Given entries:
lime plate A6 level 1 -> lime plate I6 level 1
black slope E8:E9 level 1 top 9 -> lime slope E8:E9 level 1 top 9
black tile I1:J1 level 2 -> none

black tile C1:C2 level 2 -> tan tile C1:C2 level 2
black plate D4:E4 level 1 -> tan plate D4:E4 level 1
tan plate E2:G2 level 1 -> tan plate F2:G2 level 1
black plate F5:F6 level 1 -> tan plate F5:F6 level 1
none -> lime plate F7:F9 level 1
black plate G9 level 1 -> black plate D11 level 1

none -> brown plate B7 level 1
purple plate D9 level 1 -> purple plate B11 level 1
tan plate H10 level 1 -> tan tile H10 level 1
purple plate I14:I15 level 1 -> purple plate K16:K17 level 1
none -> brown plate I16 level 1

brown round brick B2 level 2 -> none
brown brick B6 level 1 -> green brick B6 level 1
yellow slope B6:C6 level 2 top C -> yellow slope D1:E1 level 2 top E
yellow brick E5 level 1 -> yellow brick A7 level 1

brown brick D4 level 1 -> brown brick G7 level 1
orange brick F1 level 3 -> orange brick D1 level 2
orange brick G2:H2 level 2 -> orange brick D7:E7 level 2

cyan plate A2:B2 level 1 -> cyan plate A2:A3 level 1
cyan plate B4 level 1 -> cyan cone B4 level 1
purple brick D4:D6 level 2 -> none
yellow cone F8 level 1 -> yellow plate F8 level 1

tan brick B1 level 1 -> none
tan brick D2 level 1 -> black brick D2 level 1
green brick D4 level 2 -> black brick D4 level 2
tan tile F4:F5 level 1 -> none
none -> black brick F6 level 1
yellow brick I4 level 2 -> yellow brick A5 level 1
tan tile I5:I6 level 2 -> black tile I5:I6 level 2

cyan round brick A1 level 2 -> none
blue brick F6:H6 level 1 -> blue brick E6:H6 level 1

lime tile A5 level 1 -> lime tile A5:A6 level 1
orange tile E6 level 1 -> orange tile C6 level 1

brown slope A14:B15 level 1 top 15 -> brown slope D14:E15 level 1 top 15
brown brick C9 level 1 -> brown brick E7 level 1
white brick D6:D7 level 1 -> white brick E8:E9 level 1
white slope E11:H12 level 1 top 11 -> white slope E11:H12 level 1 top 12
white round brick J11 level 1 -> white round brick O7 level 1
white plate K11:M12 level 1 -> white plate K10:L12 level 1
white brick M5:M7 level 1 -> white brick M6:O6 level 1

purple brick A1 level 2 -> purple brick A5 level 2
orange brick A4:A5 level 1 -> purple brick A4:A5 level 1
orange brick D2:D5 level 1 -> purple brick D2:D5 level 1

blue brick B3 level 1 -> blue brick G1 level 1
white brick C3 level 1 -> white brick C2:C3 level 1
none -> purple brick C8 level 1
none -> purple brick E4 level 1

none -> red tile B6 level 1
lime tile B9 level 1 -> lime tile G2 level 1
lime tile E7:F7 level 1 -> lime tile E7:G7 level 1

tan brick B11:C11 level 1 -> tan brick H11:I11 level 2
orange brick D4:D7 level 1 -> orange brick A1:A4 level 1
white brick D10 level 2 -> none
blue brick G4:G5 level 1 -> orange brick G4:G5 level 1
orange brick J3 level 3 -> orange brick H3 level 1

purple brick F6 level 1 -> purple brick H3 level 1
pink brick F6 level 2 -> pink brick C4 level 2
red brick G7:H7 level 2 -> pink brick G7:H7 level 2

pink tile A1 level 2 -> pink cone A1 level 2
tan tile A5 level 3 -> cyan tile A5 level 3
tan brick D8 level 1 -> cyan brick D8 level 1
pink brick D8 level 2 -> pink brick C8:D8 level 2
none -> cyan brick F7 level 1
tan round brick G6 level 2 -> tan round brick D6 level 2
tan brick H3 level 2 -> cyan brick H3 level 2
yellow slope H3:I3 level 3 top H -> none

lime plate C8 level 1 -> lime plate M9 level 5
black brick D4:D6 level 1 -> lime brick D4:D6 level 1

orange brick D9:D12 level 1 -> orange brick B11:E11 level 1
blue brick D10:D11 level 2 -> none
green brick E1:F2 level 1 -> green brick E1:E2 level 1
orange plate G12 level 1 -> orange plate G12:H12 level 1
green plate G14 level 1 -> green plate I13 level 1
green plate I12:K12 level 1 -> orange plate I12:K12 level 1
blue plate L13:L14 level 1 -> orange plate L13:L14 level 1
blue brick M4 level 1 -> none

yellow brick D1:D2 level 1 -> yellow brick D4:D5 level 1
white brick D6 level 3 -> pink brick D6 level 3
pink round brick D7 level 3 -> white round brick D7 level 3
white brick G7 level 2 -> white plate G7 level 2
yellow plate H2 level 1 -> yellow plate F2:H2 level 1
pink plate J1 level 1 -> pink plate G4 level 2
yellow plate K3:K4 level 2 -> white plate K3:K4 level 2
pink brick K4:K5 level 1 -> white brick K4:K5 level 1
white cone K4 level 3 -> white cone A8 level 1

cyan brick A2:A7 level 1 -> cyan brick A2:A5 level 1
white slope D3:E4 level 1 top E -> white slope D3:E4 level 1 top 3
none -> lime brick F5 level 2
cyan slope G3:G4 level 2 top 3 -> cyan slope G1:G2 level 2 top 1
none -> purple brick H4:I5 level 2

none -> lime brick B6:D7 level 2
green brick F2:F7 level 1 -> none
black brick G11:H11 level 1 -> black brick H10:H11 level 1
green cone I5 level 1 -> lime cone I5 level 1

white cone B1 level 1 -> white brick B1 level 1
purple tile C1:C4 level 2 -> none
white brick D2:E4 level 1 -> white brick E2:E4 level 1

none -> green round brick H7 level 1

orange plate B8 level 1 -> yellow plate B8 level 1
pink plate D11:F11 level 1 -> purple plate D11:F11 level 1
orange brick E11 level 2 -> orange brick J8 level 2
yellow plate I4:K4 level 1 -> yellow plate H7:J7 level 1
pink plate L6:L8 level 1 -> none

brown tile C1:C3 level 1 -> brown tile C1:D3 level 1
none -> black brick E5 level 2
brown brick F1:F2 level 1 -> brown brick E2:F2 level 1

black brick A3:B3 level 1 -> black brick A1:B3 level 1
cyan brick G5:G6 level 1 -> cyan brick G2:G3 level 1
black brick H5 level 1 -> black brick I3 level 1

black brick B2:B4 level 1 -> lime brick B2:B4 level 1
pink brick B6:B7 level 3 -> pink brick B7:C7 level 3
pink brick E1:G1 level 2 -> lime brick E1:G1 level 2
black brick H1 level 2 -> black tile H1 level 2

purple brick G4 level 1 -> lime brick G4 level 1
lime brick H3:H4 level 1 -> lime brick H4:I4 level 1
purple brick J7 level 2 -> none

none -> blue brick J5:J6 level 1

Task requirements: After locating the line with "cyan plate A2:B2" in the material above, return it and each line after it exactly, ending at the line with "tan brick D2".

Answer to this problem:
cyan plate A2:B2 level 1 -> cyan plate A2:A3 level 1
cyan plate B4 level 1 -> cyan cone B4 level 1
purple brick D4:D6 level 2 -> none
yellow cone F8 level 1 -> yellow plate F8 level 1

tan brick B1 level 1 -> none
tan brick D2 level 1 -> black brick D2 level 1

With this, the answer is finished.